§ **PROBLEM STATEMENT**: In the records below, find each line with "purple" and copy it.

[Records from a data collection]
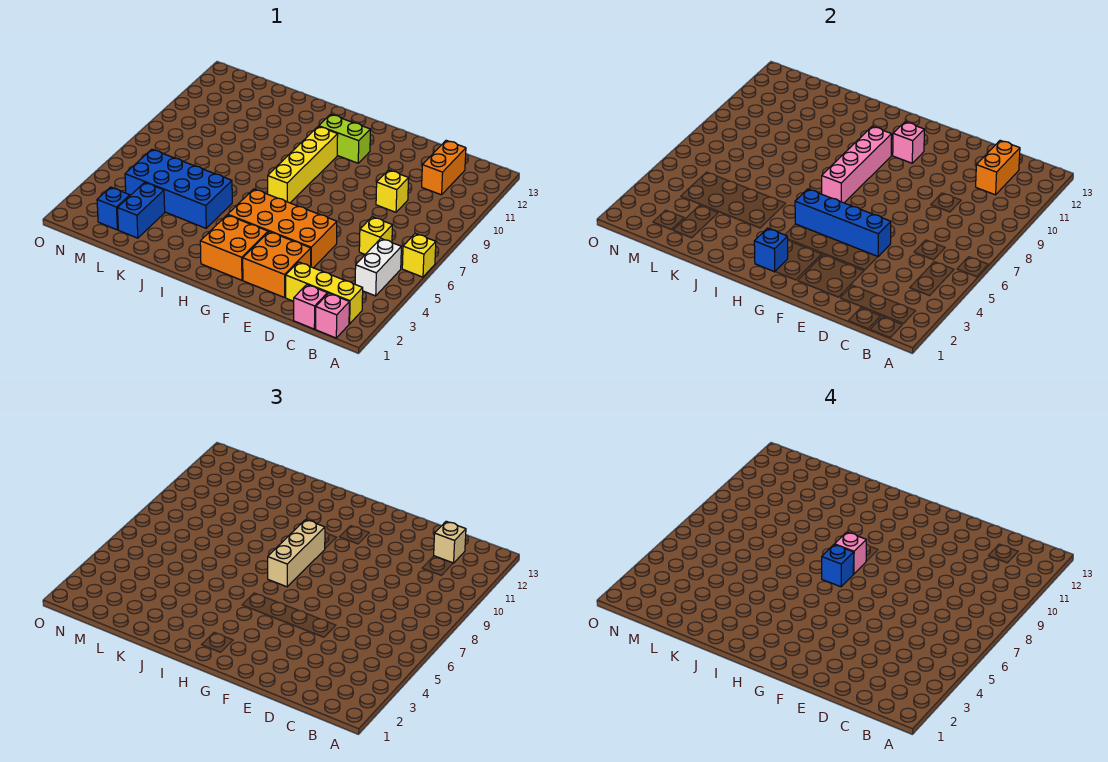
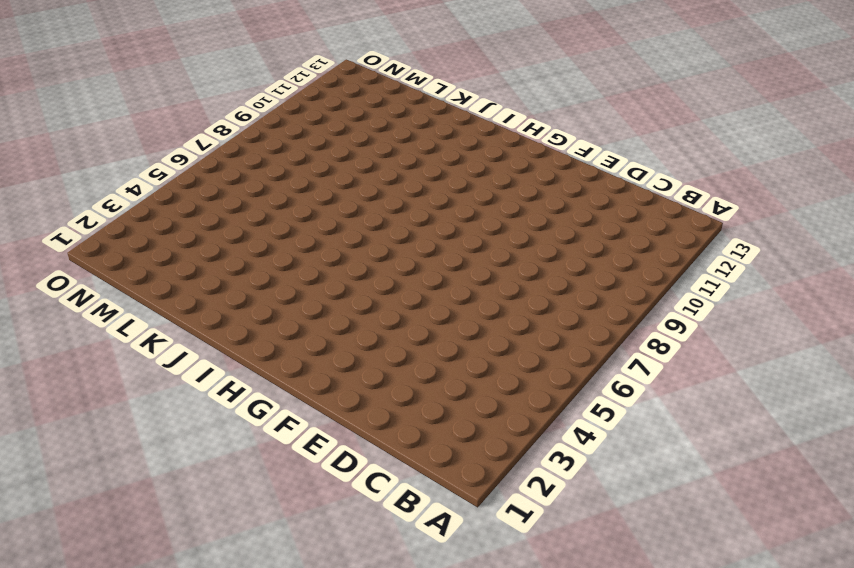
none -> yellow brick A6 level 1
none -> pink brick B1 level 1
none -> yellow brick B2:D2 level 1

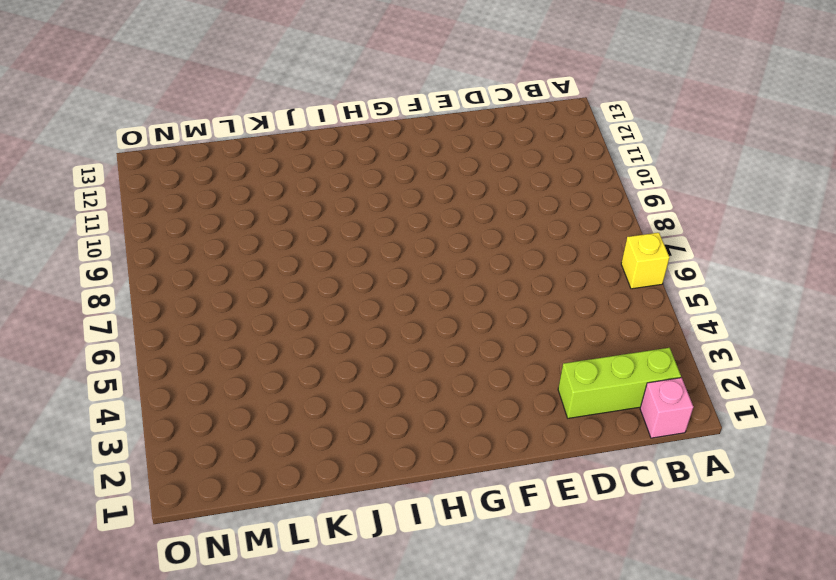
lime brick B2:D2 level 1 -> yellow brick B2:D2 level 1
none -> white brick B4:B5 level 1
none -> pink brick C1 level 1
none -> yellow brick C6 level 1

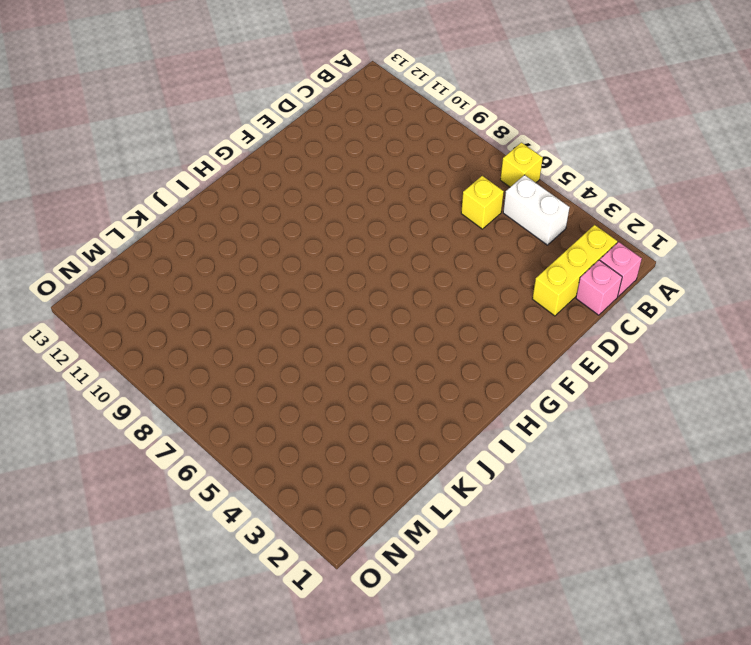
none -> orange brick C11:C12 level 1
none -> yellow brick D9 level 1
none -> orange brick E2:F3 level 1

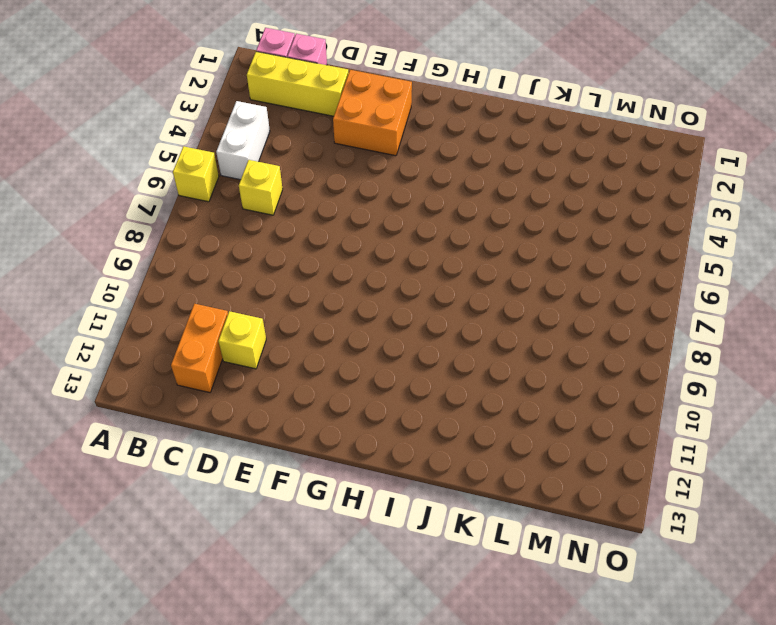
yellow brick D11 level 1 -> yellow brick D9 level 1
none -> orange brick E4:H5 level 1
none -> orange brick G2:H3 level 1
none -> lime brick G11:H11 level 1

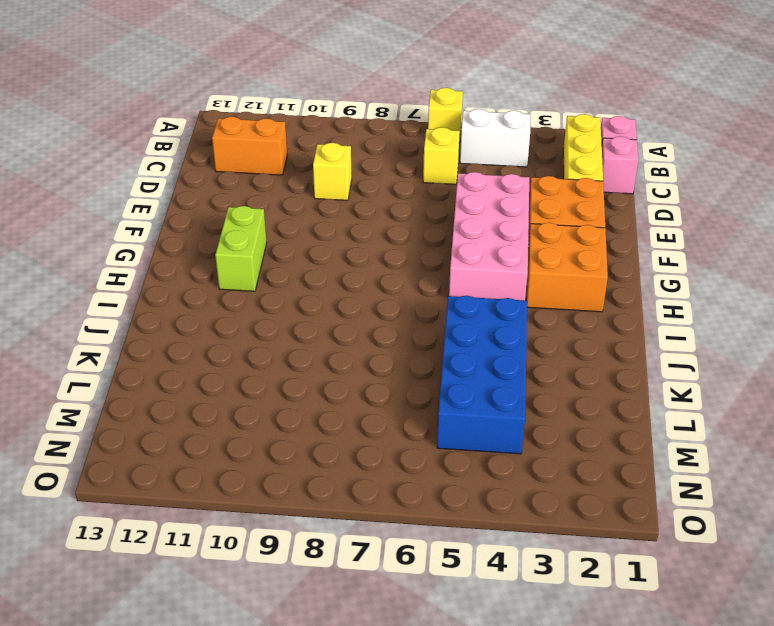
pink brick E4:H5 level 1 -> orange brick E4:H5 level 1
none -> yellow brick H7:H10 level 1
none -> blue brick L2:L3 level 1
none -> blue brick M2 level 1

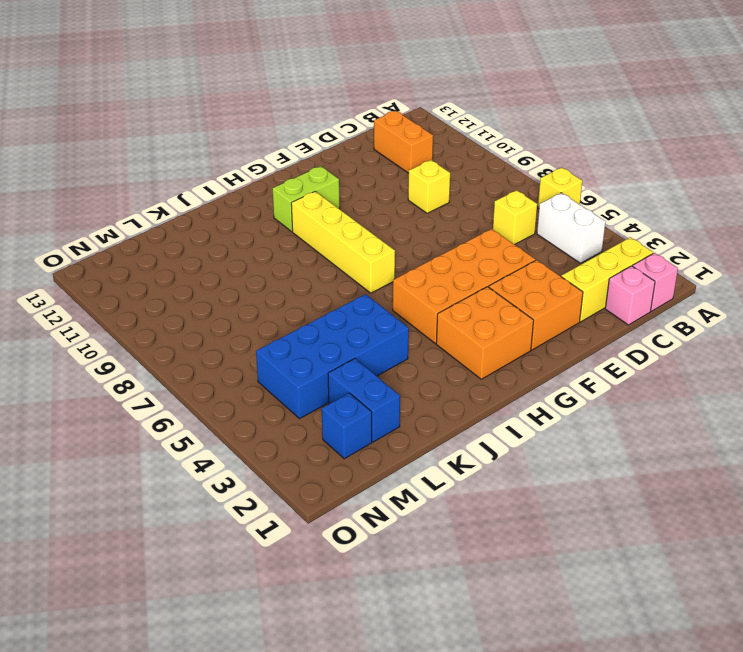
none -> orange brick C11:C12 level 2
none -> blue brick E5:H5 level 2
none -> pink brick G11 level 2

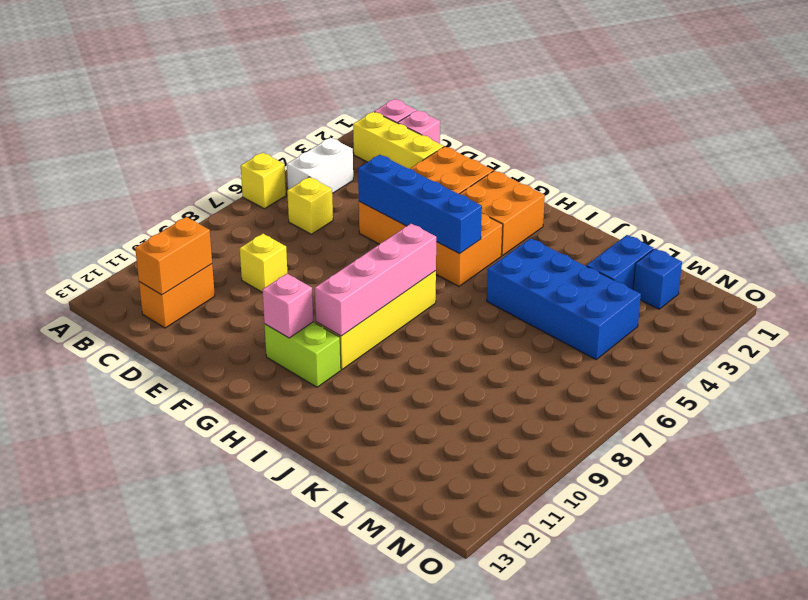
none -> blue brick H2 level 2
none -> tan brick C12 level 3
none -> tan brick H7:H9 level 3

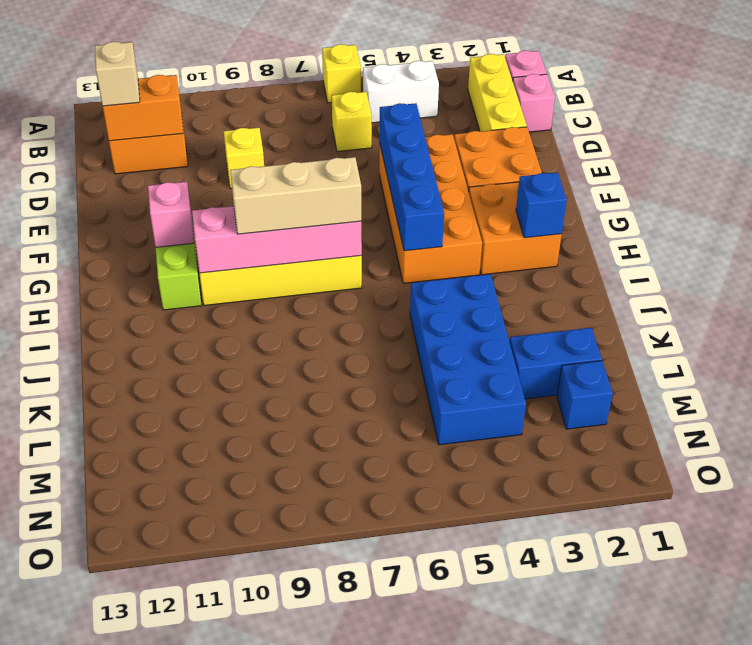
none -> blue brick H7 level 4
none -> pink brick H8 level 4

==

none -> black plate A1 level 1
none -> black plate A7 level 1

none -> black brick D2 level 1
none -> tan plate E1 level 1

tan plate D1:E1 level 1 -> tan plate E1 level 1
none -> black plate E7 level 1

...

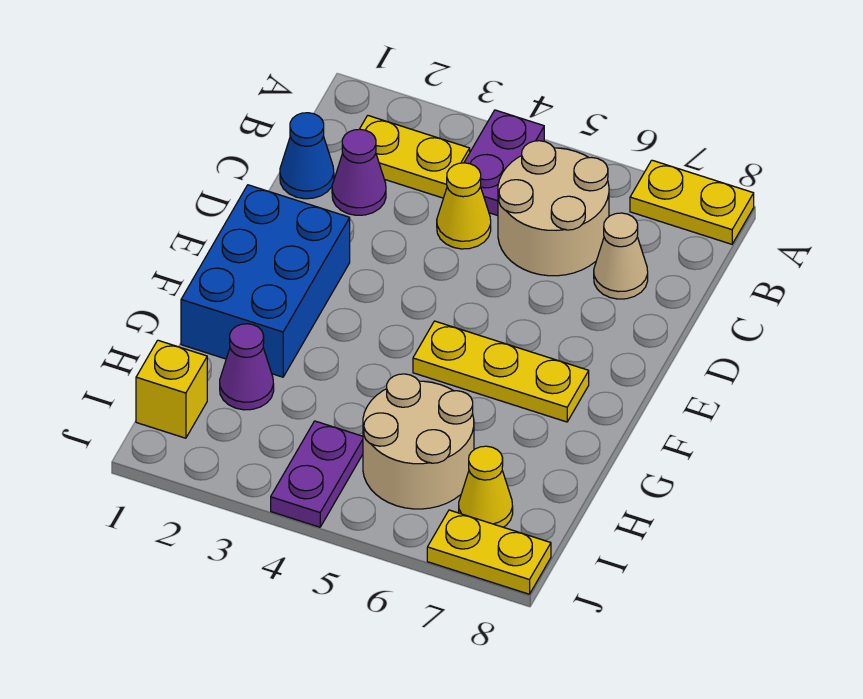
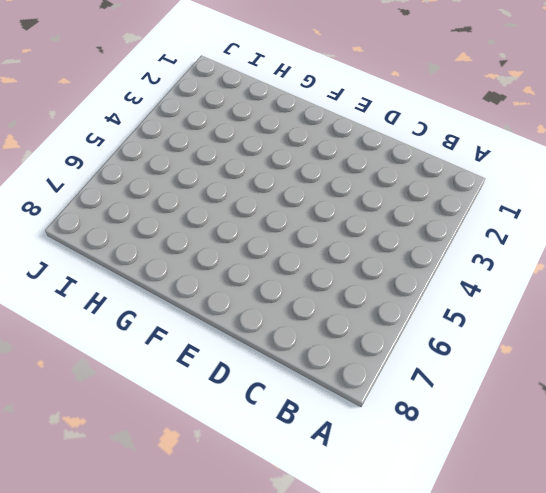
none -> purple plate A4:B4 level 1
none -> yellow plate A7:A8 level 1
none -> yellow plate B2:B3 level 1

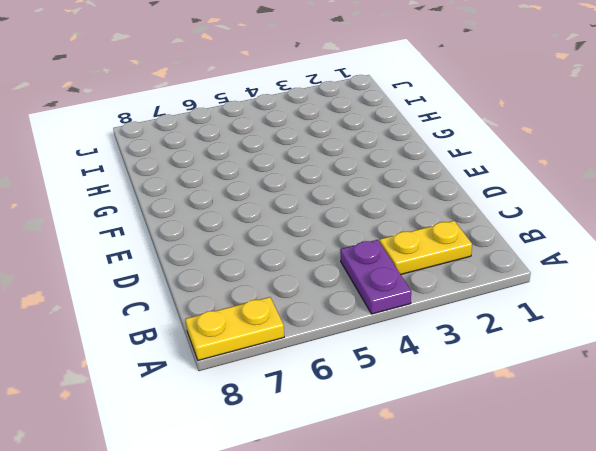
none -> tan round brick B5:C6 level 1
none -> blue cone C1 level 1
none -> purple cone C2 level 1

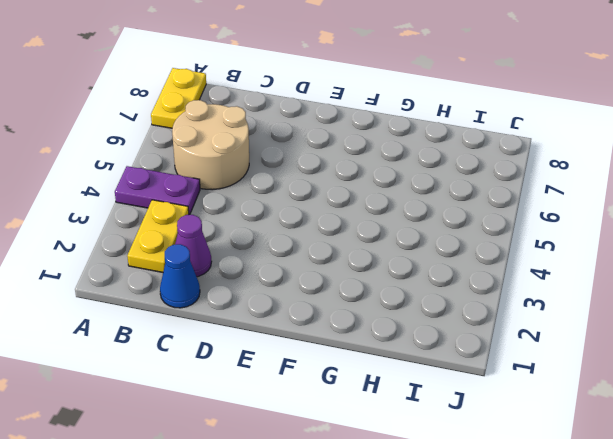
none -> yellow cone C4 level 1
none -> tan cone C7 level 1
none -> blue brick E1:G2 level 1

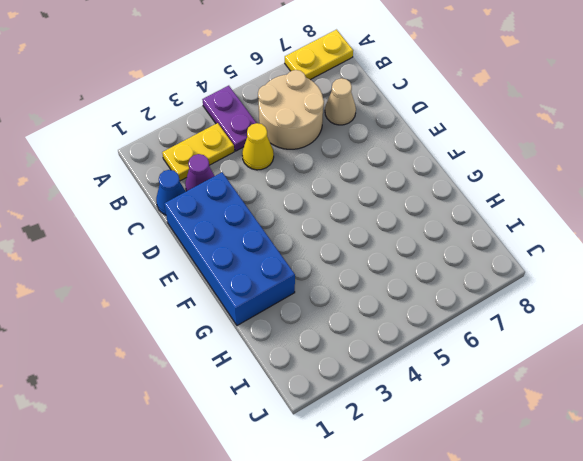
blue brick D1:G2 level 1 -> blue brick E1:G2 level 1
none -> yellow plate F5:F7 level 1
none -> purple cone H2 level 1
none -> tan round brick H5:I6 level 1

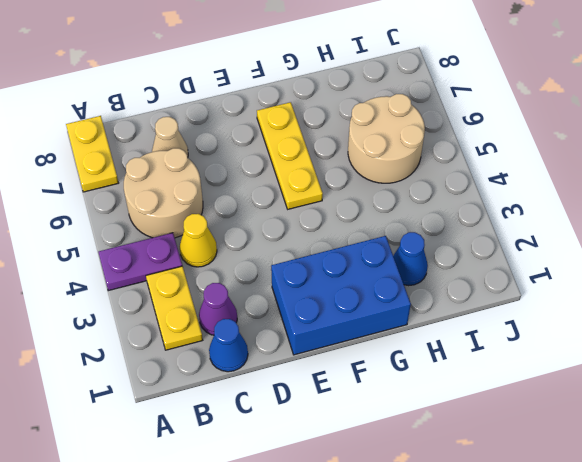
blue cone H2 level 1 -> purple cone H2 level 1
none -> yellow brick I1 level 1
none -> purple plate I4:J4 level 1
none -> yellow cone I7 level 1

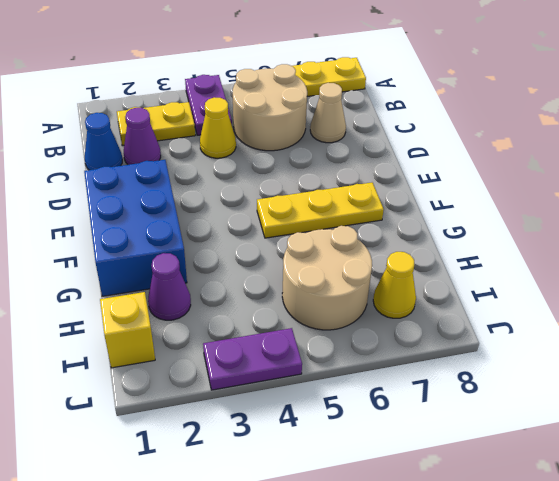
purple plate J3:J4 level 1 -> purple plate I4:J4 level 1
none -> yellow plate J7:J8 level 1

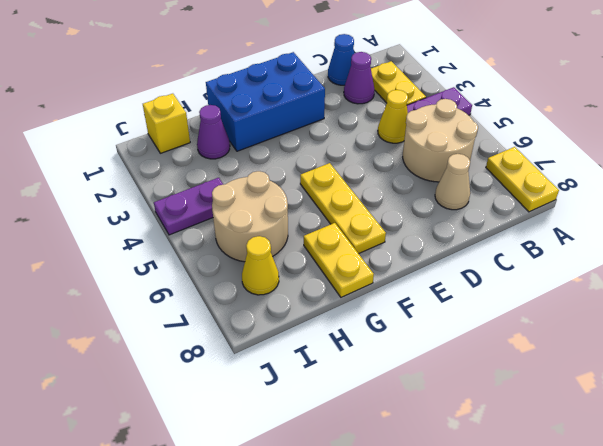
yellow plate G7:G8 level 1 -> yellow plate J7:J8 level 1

§ **WRITTEN ANSWER**:
none -> purple plate A4:B4 level 1
none -> purple cone C2 level 1
none -> purple cone H2 level 1
blue cone H2 level 1 -> purple cone H2 level 1
none -> purple plate I4:J4 level 1
purple plate J3:J4 level 1 -> purple plate I4:J4 level 1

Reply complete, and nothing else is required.